### Coordinate-based object records
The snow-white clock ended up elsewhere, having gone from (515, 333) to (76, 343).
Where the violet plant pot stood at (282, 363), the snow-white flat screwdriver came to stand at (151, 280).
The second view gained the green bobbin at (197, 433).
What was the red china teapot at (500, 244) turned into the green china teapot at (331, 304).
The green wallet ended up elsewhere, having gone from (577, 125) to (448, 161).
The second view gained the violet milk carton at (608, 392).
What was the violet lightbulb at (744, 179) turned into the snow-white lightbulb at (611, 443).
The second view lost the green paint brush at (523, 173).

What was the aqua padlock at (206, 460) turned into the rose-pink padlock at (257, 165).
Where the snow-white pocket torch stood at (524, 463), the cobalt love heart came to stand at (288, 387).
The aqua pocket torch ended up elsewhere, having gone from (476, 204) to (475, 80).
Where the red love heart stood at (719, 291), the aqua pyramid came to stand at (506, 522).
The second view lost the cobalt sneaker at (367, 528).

---

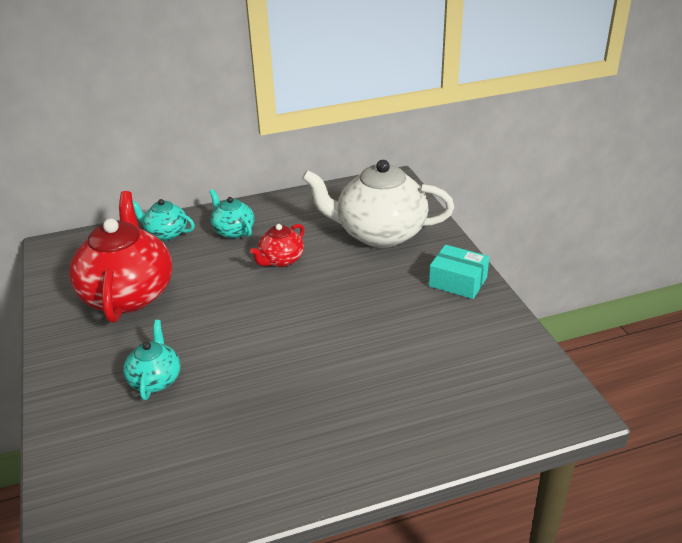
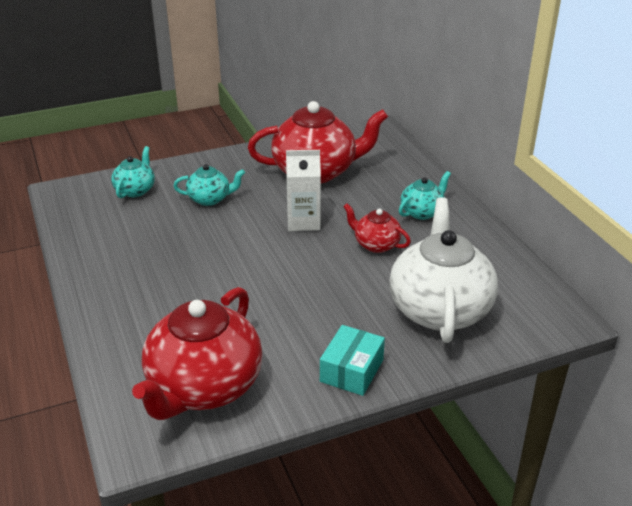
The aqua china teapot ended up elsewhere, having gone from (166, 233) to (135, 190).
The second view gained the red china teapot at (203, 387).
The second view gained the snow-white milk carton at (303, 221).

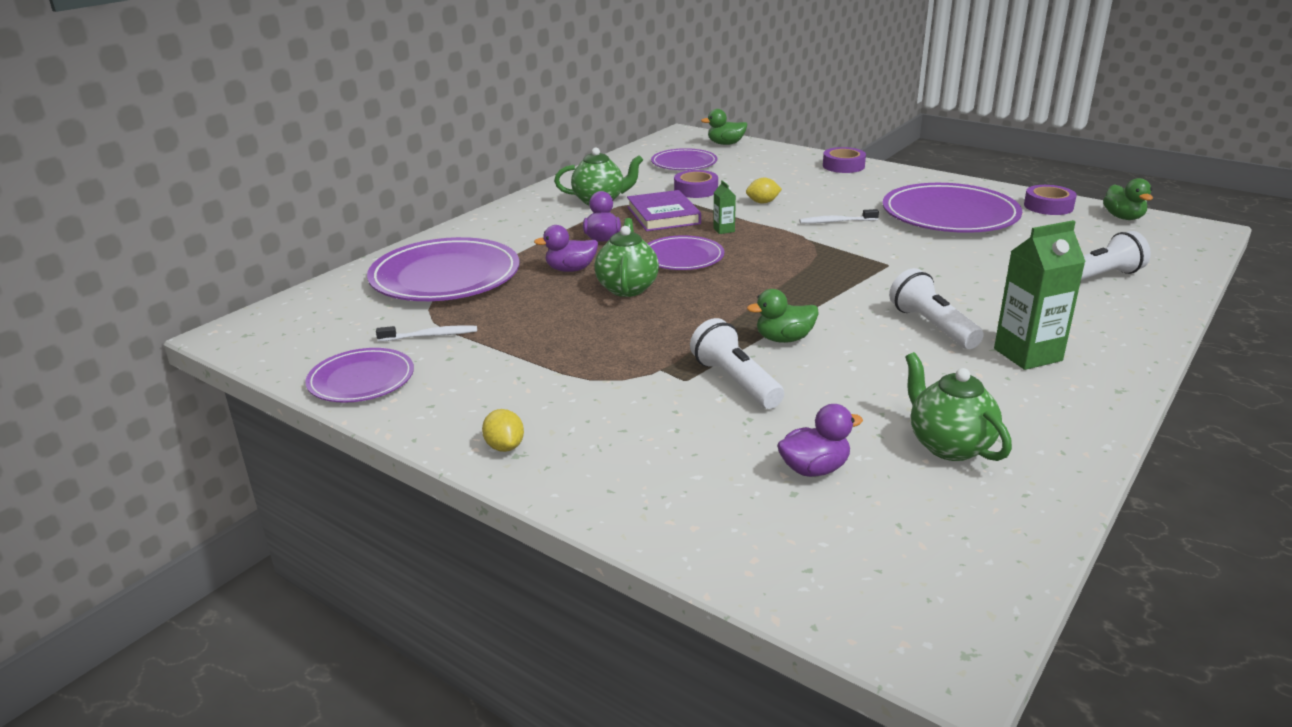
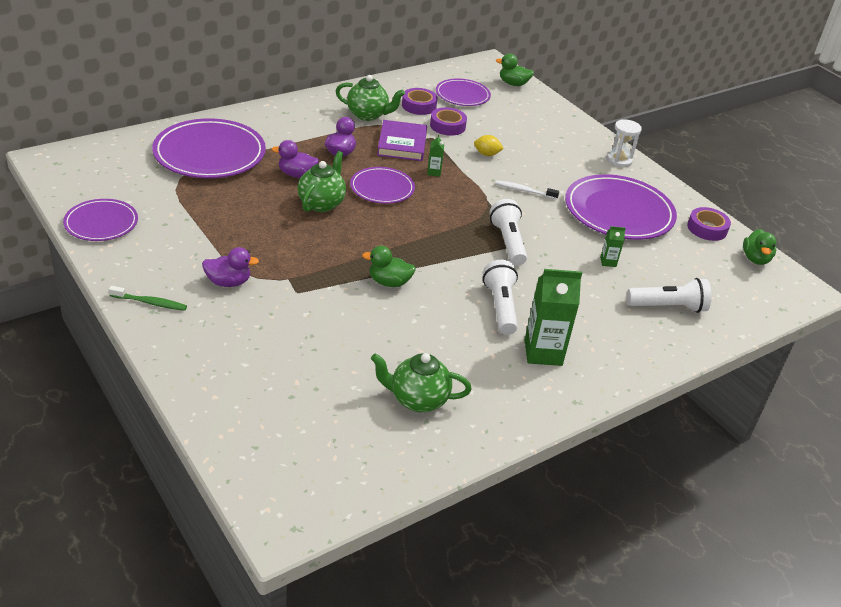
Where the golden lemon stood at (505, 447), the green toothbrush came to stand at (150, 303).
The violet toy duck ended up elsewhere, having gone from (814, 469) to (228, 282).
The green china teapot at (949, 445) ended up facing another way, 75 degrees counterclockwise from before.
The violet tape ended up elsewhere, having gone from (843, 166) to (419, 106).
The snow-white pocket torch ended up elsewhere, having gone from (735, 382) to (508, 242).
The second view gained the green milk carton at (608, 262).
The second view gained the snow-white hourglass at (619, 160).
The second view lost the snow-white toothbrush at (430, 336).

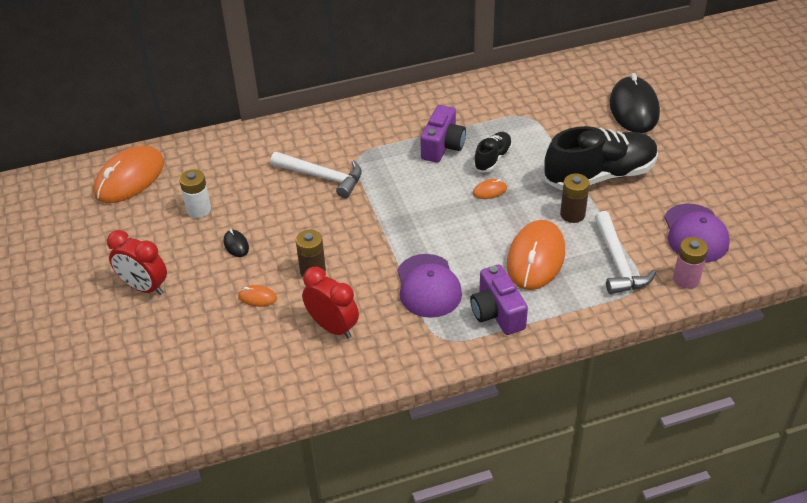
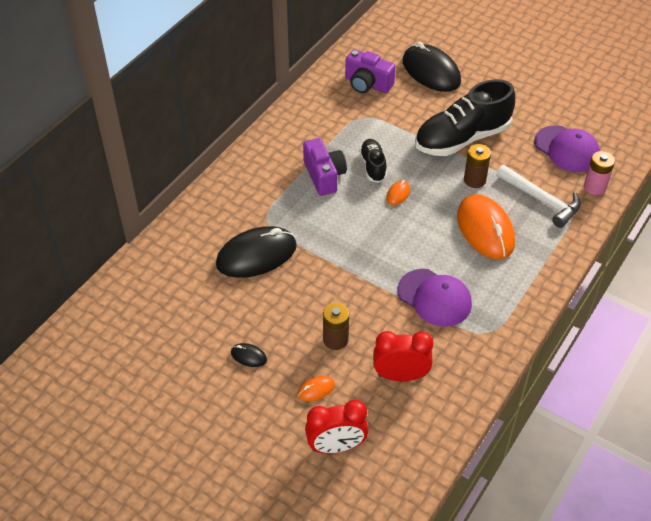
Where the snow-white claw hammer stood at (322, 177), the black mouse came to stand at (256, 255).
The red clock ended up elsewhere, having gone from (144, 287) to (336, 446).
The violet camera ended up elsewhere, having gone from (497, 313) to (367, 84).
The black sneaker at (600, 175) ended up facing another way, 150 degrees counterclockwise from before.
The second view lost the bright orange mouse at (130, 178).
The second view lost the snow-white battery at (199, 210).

### Goal of the exercise
Look through the entries above and quote exactly the lines from the line with "The second view gained the green bobbin" to the line with "The second view gained the violet", counting both of those lines.

### Written response
The second view gained the green bobbin at (197, 433).
What was the red china teapot at (500, 244) turned into the green china teapot at (331, 304).
The green wallet ended up elsewhere, having gone from (577, 125) to (448, 161).
The second view gained the violet milk carton at (608, 392).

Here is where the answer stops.